Could you repeat the records shown below exactly as written?

* * * *

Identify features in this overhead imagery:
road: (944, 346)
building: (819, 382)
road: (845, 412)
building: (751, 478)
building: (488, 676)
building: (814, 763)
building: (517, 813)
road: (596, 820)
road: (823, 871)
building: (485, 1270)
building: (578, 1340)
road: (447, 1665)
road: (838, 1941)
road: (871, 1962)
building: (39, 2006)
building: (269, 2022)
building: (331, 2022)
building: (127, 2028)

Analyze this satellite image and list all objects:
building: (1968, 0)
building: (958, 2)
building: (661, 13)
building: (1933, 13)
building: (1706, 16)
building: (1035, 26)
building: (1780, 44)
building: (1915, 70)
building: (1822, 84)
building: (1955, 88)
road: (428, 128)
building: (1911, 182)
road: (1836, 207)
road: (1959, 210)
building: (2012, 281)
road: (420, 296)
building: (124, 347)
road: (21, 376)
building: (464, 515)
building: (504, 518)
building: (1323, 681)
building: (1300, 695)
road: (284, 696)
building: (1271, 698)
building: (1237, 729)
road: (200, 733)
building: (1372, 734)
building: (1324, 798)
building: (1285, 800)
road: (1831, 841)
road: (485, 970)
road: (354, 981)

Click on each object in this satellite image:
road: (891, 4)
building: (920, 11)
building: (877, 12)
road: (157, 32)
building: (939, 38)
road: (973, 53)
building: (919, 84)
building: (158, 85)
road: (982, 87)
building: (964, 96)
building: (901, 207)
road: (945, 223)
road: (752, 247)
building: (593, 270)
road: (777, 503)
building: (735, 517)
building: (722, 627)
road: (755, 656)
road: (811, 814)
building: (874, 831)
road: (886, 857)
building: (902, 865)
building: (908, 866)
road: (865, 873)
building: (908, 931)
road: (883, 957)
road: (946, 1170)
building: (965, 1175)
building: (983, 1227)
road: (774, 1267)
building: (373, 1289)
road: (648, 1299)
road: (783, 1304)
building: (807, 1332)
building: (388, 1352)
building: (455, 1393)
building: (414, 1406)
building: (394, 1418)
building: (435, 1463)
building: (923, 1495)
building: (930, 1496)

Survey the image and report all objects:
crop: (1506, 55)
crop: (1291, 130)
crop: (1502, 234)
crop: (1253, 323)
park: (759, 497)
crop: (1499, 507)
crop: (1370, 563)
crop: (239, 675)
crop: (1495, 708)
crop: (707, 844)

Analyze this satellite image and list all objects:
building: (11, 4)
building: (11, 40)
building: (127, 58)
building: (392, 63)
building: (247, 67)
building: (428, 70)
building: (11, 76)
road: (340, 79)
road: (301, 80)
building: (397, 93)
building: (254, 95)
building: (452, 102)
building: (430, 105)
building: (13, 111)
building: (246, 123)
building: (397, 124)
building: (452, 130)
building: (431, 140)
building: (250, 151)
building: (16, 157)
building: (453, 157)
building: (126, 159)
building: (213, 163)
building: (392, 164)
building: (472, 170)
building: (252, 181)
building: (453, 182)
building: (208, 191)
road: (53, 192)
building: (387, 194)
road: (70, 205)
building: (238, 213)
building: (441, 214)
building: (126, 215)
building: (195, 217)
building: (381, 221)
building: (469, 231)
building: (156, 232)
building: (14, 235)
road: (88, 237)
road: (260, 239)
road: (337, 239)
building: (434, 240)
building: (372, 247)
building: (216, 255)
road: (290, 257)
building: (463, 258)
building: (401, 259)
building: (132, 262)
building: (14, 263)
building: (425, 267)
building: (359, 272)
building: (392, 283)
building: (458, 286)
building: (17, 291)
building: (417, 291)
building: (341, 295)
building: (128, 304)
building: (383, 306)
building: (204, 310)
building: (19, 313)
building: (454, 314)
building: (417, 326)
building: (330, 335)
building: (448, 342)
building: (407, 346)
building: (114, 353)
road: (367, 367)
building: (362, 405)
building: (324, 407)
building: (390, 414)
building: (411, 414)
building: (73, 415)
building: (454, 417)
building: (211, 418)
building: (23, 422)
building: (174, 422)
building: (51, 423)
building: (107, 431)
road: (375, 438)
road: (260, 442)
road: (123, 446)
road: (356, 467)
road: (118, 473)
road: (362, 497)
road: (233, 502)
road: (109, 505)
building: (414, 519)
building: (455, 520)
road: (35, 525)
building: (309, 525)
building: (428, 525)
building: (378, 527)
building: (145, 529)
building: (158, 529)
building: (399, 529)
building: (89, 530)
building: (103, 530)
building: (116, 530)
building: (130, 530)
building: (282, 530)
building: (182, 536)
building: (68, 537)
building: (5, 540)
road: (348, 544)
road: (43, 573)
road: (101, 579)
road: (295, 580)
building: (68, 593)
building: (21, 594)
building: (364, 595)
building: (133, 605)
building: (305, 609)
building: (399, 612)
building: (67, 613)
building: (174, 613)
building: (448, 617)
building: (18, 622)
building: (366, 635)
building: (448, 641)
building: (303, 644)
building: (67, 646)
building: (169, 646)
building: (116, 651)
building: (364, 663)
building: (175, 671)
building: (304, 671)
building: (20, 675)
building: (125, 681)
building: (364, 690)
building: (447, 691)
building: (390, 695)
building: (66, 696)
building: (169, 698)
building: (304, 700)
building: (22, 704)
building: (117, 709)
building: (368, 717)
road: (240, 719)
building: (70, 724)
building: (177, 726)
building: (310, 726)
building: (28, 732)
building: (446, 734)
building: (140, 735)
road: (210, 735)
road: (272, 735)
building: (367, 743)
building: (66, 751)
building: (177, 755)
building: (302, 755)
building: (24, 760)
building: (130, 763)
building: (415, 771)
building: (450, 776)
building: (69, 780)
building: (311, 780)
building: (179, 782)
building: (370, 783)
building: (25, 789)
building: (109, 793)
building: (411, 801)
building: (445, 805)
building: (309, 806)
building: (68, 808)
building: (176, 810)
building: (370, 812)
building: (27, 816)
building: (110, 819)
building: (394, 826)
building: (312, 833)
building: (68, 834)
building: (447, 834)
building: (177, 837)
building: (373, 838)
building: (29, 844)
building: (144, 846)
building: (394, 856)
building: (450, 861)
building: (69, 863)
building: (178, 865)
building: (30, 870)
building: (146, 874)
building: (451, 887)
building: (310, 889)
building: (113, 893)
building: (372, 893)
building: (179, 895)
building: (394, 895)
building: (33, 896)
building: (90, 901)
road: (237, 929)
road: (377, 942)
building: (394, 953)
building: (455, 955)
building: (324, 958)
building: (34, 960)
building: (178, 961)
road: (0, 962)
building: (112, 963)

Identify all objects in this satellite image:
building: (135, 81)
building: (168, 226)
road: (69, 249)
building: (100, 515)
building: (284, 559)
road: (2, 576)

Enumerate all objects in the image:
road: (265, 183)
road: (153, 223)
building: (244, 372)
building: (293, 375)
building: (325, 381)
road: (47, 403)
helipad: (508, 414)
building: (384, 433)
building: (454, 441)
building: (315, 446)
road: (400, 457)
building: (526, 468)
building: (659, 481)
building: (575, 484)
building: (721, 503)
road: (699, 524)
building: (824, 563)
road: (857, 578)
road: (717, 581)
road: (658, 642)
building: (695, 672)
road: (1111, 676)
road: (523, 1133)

* * * *

EXERCISE SOLUTION
Identify features in this overhead imagery:
road: (944, 346)
building: (819, 382)
road: (845, 412)
building: (751, 478)
building: (488, 676)
building: (814, 763)
building: (517, 813)
road: (596, 820)
road: (823, 871)
building: (485, 1270)
building: (578, 1340)
road: (447, 1665)
road: (838, 1941)
road: (871, 1962)
building: (39, 2006)
building: (269, 2022)
building: (331, 2022)
building: (127, 2028)

Analyze this satellite image and list all objects:
building: (1968, 0)
building: (958, 2)
building: (661, 13)
building: (1933, 13)
building: (1706, 16)
building: (1035, 26)
building: (1780, 44)
building: (1915, 70)
building: (1822, 84)
building: (1955, 88)
road: (428, 128)
building: (1911, 182)
road: (1836, 207)
road: (1959, 210)
building: (2012, 281)
road: (420, 296)
building: (124, 347)
road: (21, 376)
building: (464, 515)
building: (504, 518)
building: (1323, 681)
building: (1300, 695)
road: (284, 696)
building: (1271, 698)
building: (1237, 729)
road: (200, 733)
building: (1372, 734)
building: (1324, 798)
building: (1285, 800)
road: (1831, 841)
road: (485, 970)
road: (354, 981)

Click on each object in this satellite image:
road: (891, 4)
building: (920, 11)
building: (877, 12)
road: (157, 32)
building: (939, 38)
road: (973, 53)
building: (919, 84)
building: (158, 85)
road: (982, 87)
building: (964, 96)
building: (901, 207)
road: (945, 223)
road: (752, 247)
building: (593, 270)
road: (777, 503)
building: (735, 517)
building: (722, 627)
road: (755, 656)
road: (811, 814)
building: (874, 831)
road: (886, 857)
building: (902, 865)
building: (908, 866)
road: (865, 873)
building: (908, 931)
road: (883, 957)
road: (946, 1170)
building: (965, 1175)
building: (983, 1227)
road: (774, 1267)
building: (373, 1289)
road: (648, 1299)
road: (783, 1304)
building: (807, 1332)
building: (388, 1352)
building: (455, 1393)
building: (414, 1406)
building: (394, 1418)
building: (435, 1463)
building: (923, 1495)
building: (930, 1496)

Survey the image and report all objects:
crop: (1506, 55)
crop: (1291, 130)
crop: (1502, 234)
crop: (1253, 323)
park: (759, 497)
crop: (1499, 507)
crop: (1370, 563)
crop: (239, 675)
crop: (1495, 708)
crop: (707, 844)

Analyze this satellite image and list all objects:
building: (11, 4)
building: (11, 40)
building: (127, 58)
building: (392, 63)
building: (247, 67)
building: (428, 70)
building: (11, 76)
road: (340, 79)
road: (301, 80)
building: (397, 93)
building: (254, 95)
building: (452, 102)
building: (430, 105)
building: (13, 111)
building: (246, 123)
building: (397, 124)
building: (452, 130)
building: (431, 140)
building: (250, 151)
building: (16, 157)
building: (453, 157)
building: (126, 159)
building: (213, 163)
building: (392, 164)
building: (472, 170)
building: (252, 181)
building: (453, 182)
building: (208, 191)
road: (53, 192)
building: (387, 194)
road: (70, 205)
building: (238, 213)
building: (441, 214)
building: (126, 215)
building: (195, 217)
building: (381, 221)
building: (469, 231)
building: (156, 232)
building: (14, 235)
road: (88, 237)
road: (260, 239)
road: (337, 239)
building: (434, 240)
building: (372, 247)
building: (216, 255)
road: (290, 257)
building: (463, 258)
building: (401, 259)
building: (132, 262)
building: (14, 263)
building: (425, 267)
building: (359, 272)
building: (392, 283)
building: (458, 286)
building: (17, 291)
building: (417, 291)
building: (341, 295)
building: (128, 304)
building: (383, 306)
building: (204, 310)
building: (19, 313)
building: (454, 314)
building: (417, 326)
building: (330, 335)
building: (448, 342)
building: (407, 346)
building: (114, 353)
road: (367, 367)
building: (362, 405)
building: (324, 407)
building: (390, 414)
building: (411, 414)
building: (73, 415)
building: (454, 417)
building: (211, 418)
building: (23, 422)
building: (174, 422)
building: (51, 423)
building: (107, 431)
road: (375, 438)
road: (260, 442)
road: (123, 446)
road: (356, 467)
road: (118, 473)
road: (362, 497)
road: (233, 502)
road: (109, 505)
building: (414, 519)
building: (455, 520)
road: (35, 525)
building: (309, 525)
building: (428, 525)
building: (378, 527)
building: (145, 529)
building: (158, 529)
building: (399, 529)
building: (89, 530)
building: (103, 530)
building: (116, 530)
building: (130, 530)
building: (282, 530)
building: (182, 536)
building: (68, 537)
building: (5, 540)
road: (348, 544)
road: (43, 573)
road: (101, 579)
road: (295, 580)
building: (68, 593)
building: (21, 594)
building: (364, 595)
building: (133, 605)
building: (305, 609)
building: (399, 612)
building: (67, 613)
building: (174, 613)
building: (448, 617)
building: (18, 622)
building: (366, 635)
building: (448, 641)
building: (303, 644)
building: (67, 646)
building: (169, 646)
building: (116, 651)
building: (364, 663)
building: (175, 671)
building: (304, 671)
building: (20, 675)
building: (125, 681)
building: (364, 690)
building: (447, 691)
building: (390, 695)
building: (66, 696)
building: (169, 698)
building: (304, 700)
building: (22, 704)
building: (117, 709)
building: (368, 717)
road: (240, 719)
building: (70, 724)
building: (177, 726)
building: (310, 726)
building: (28, 732)
building: (446, 734)
building: (140, 735)
road: (210, 735)
road: (272, 735)
building: (367, 743)
building: (66, 751)
building: (177, 755)
building: (302, 755)
building: (24, 760)
building: (130, 763)
building: (415, 771)
building: (450, 776)
building: (69, 780)
building: (311, 780)
building: (179, 782)
building: (370, 783)
building: (25, 789)
building: (109, 793)
building: (411, 801)
building: (445, 805)
building: (309, 806)
building: (68, 808)
building: (176, 810)
building: (370, 812)
building: (27, 816)
building: (110, 819)
building: (394, 826)
building: (312, 833)
building: (68, 834)
building: (447, 834)
building: (177, 837)
building: (373, 838)
building: (29, 844)
building: (144, 846)
building: (394, 856)
building: (450, 861)
building: (69, 863)
building: (178, 865)
building: (30, 870)
building: (146, 874)
building: (451, 887)
building: (310, 889)
building: (113, 893)
building: (372, 893)
building: (179, 895)
building: (394, 895)
building: (33, 896)
building: (90, 901)
road: (237, 929)
road: (377, 942)
building: (394, 953)
building: (455, 955)
building: (324, 958)
building: (34, 960)
building: (178, 961)
road: (0, 962)
building: (112, 963)

Identify all objects in this satellite image:
building: (135, 81)
building: (168, 226)
road: (69, 249)
building: (100, 515)
building: (284, 559)
road: (2, 576)

Enumerate all objects in the image:
road: (265, 183)
road: (153, 223)
building: (244, 372)
building: (293, 375)
building: (325, 381)
road: (47, 403)
helipad: (508, 414)
building: (384, 433)
building: (454, 441)
building: (315, 446)
road: (400, 457)
building: (526, 468)
building: (659, 481)
building: (575, 484)
building: (721, 503)
road: (699, 524)
building: (824, 563)
road: (857, 578)
road: (717, 581)
road: (658, 642)
building: (695, 672)
road: (1111, 676)
road: (523, 1133)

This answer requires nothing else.